# Work instruction:
Set down, exactly as they stand, the lines from the one containing "IR pin OUT: A0 -> SCK" through the last line of the records below, leaving every picture out.

# Data extract:
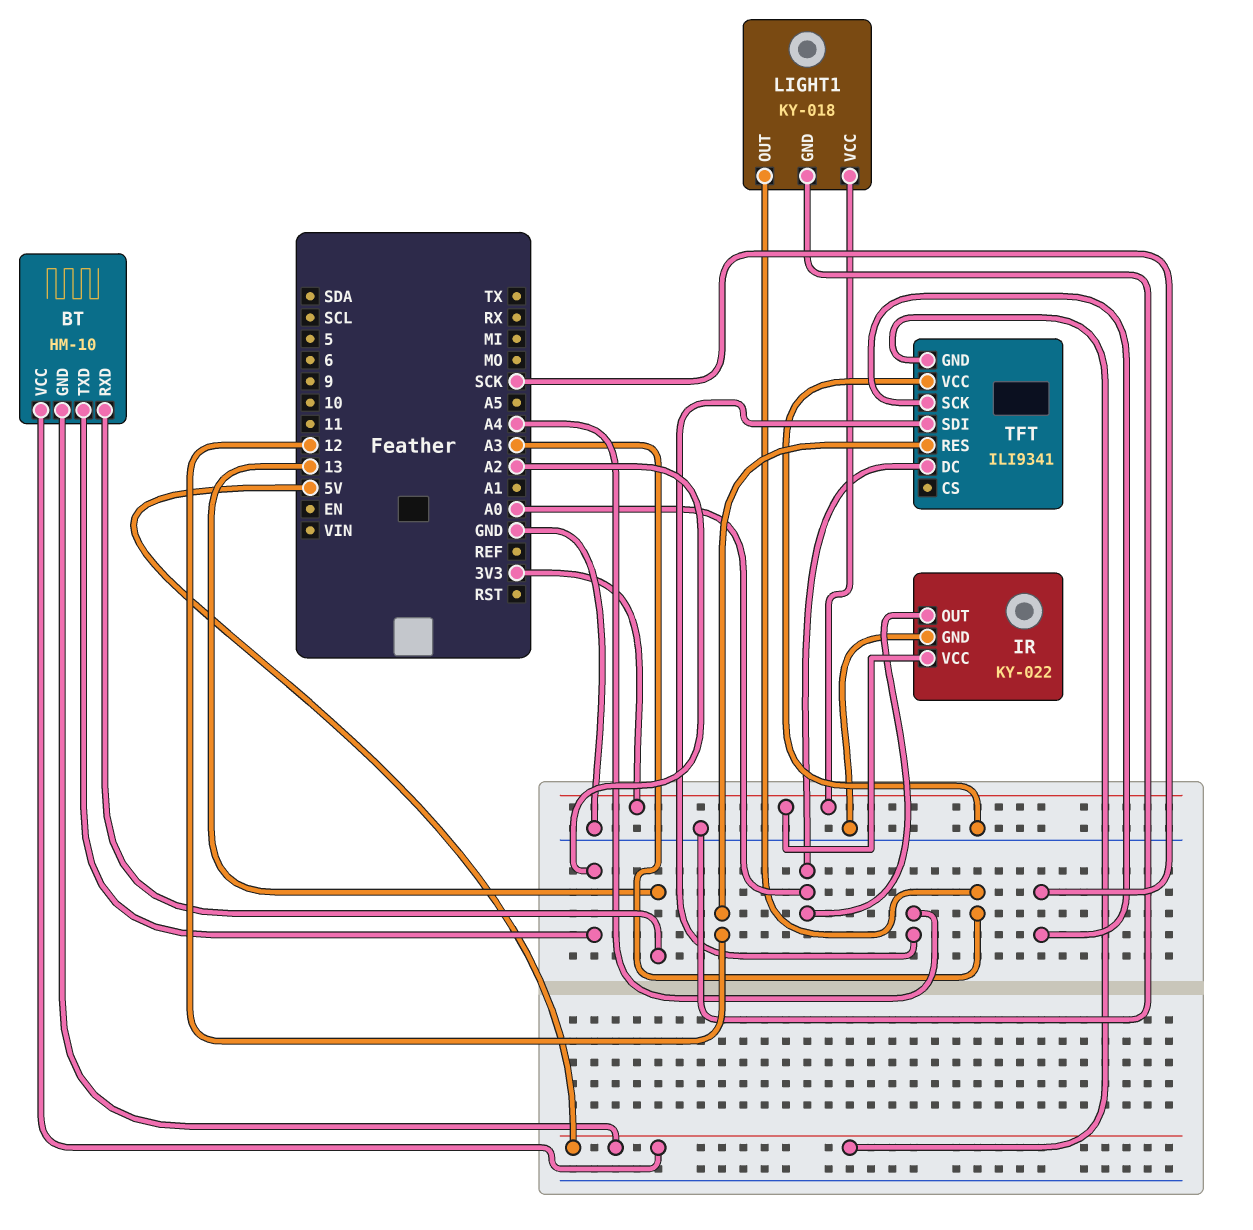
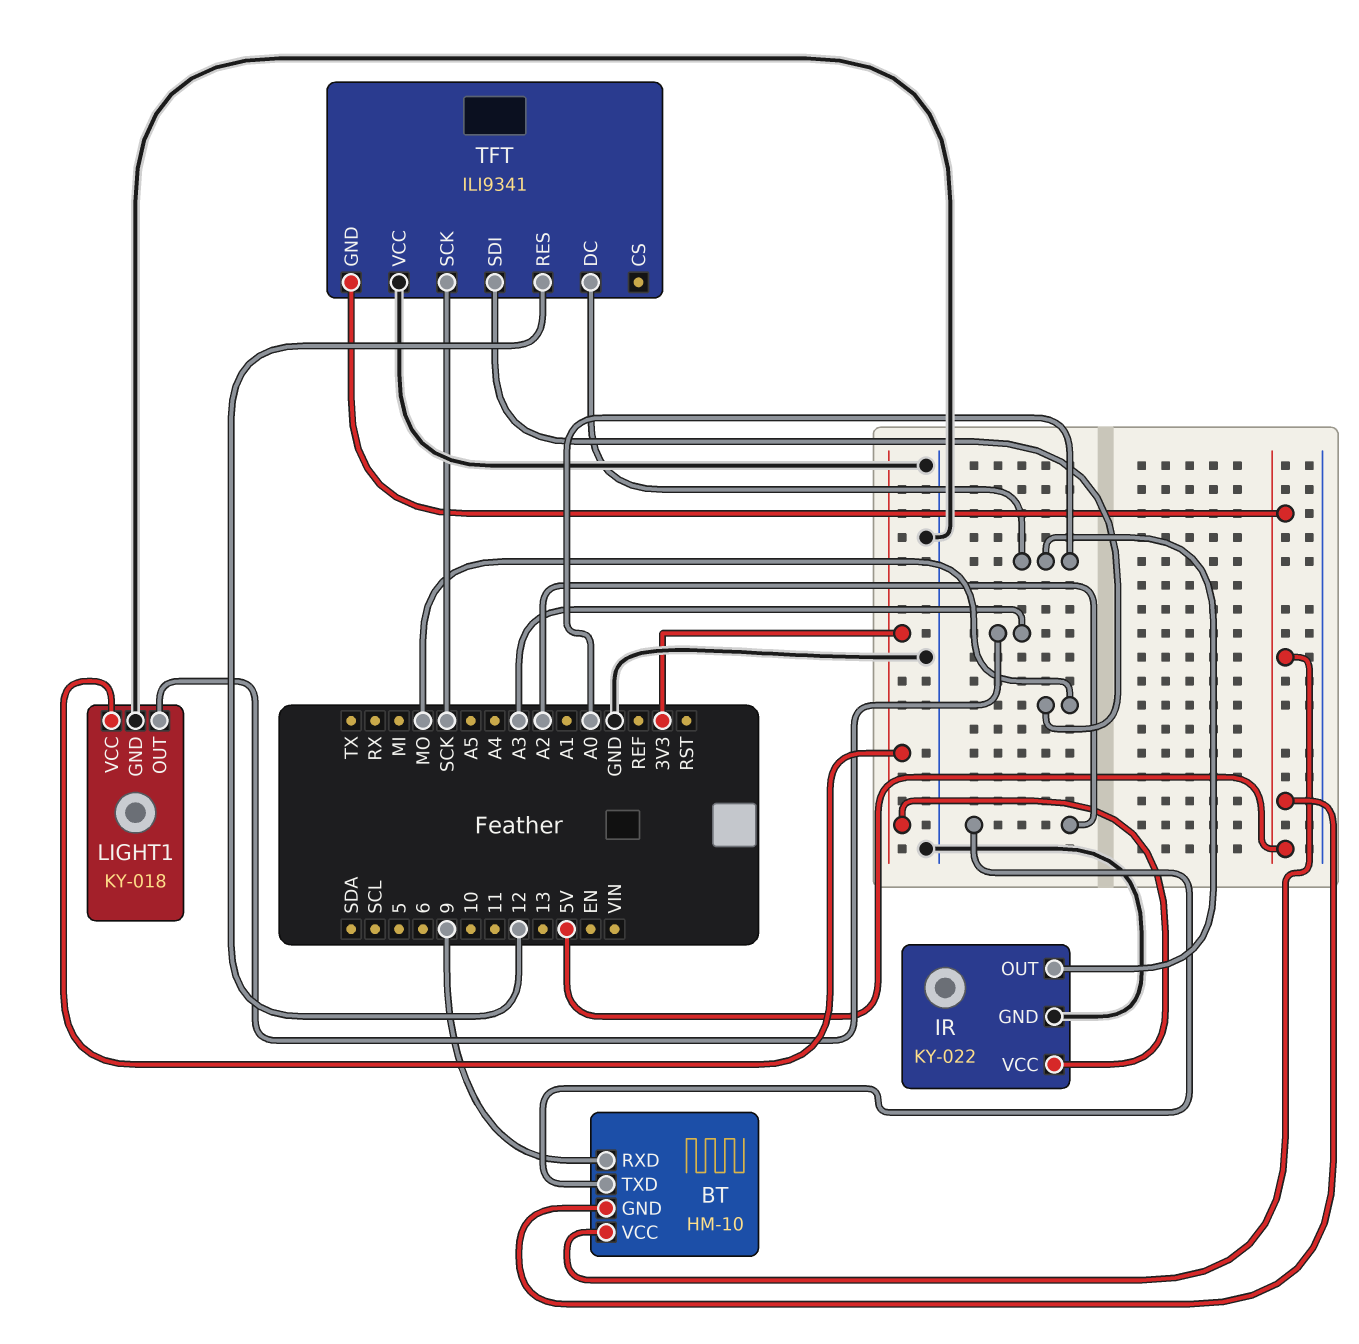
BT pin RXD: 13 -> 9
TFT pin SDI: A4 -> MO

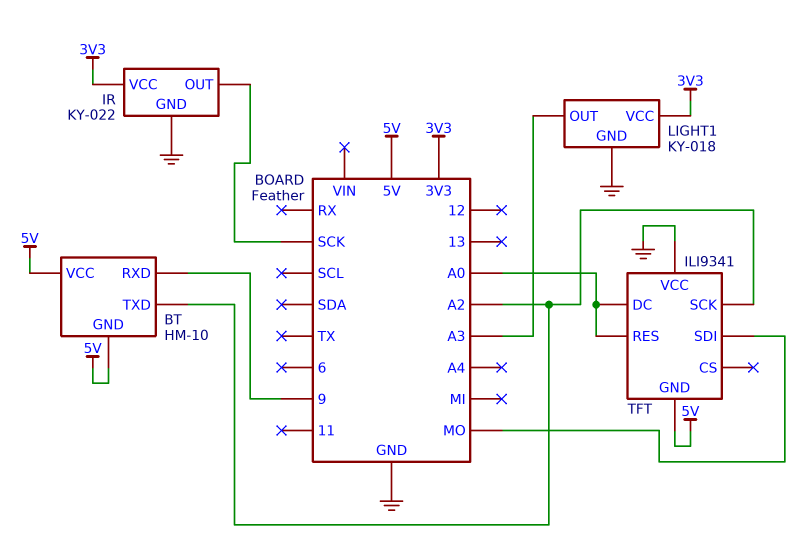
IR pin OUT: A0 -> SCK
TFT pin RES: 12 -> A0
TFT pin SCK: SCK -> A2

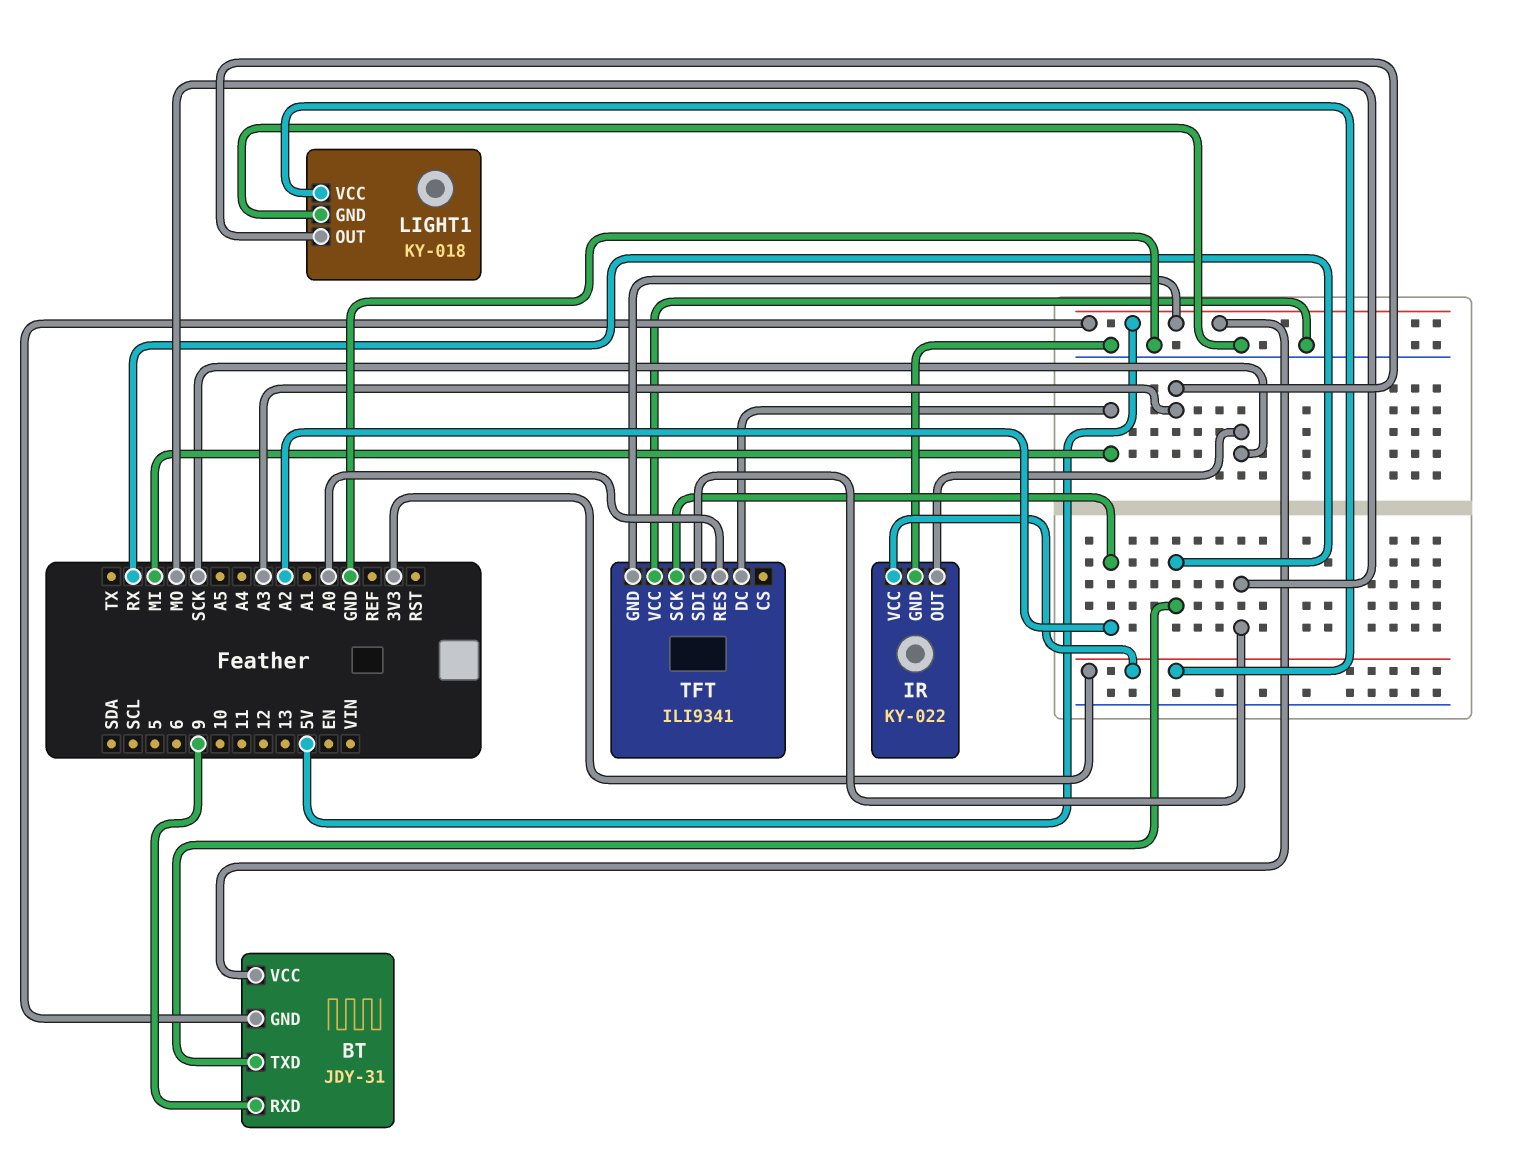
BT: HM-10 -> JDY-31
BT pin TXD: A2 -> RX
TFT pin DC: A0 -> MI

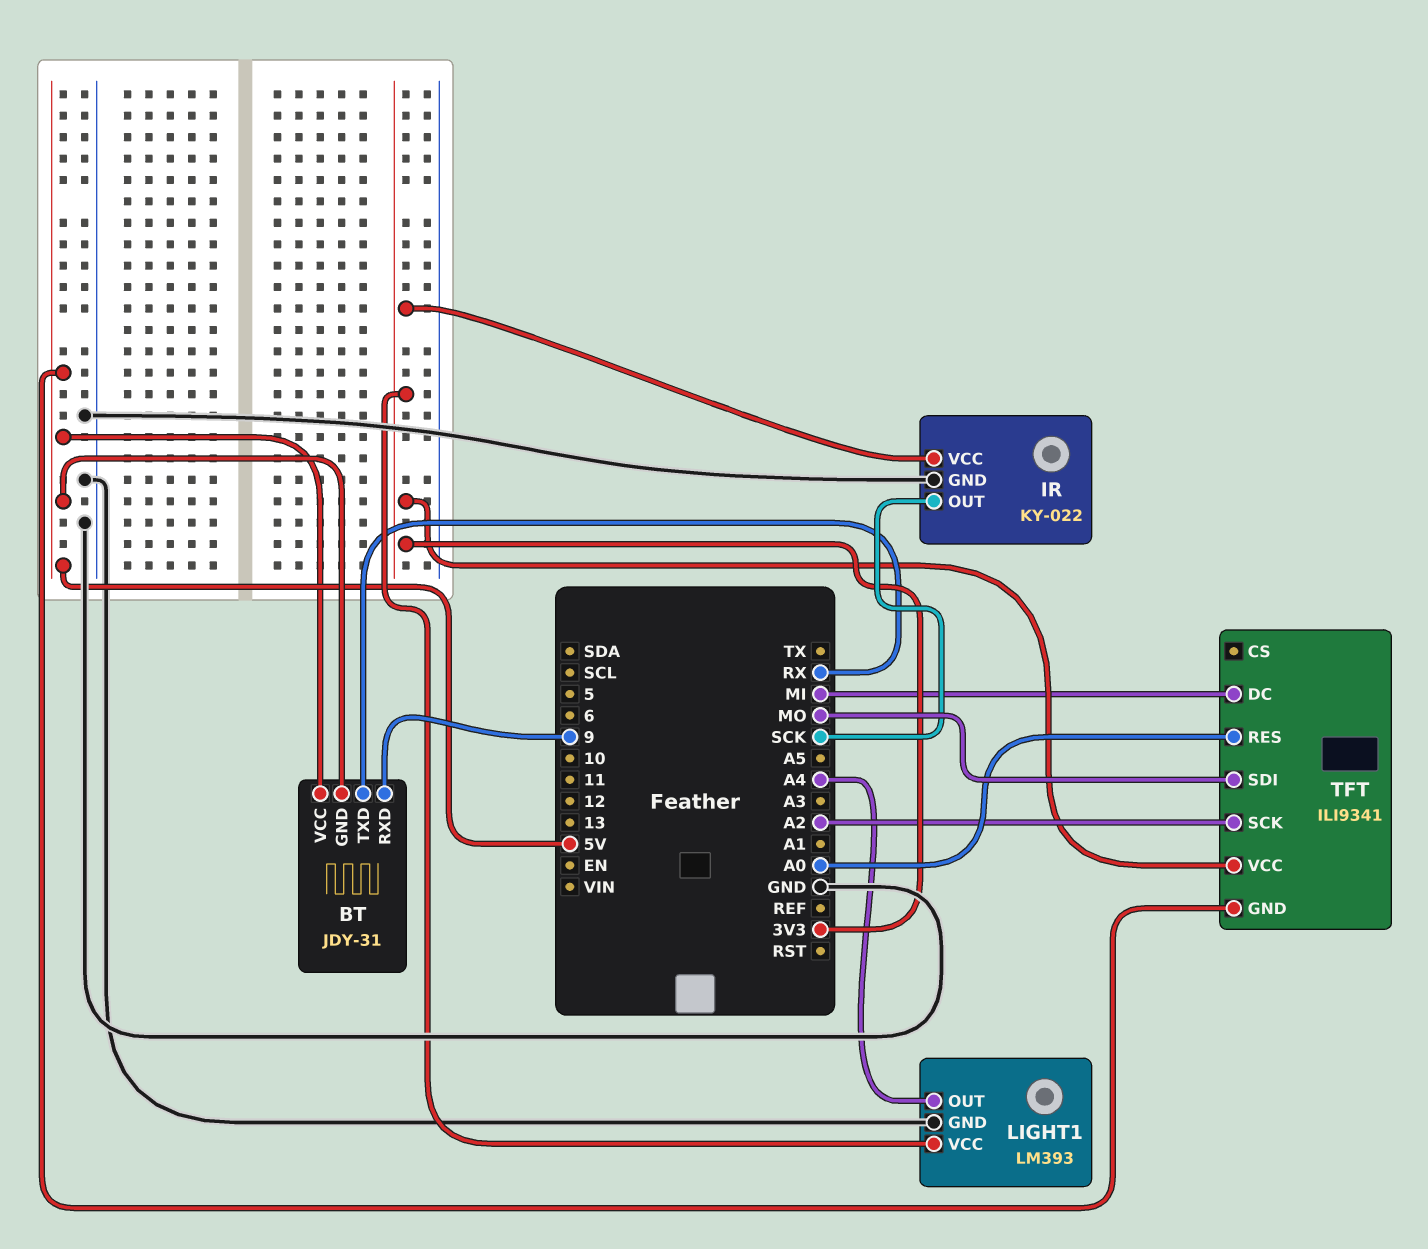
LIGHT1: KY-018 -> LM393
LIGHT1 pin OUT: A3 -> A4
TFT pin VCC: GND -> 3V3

# Solution to this exercise:
IR pin OUT: A0 -> SCK
TFT pin RES: 12 -> A0
TFT pin SCK: SCK -> A2

BT: HM-10 -> JDY-31
BT pin TXD: A2 -> RX
TFT pin DC: A0 -> MI

LIGHT1: KY-018 -> LM393
LIGHT1 pin OUT: A3 -> A4
TFT pin VCC: GND -> 3V3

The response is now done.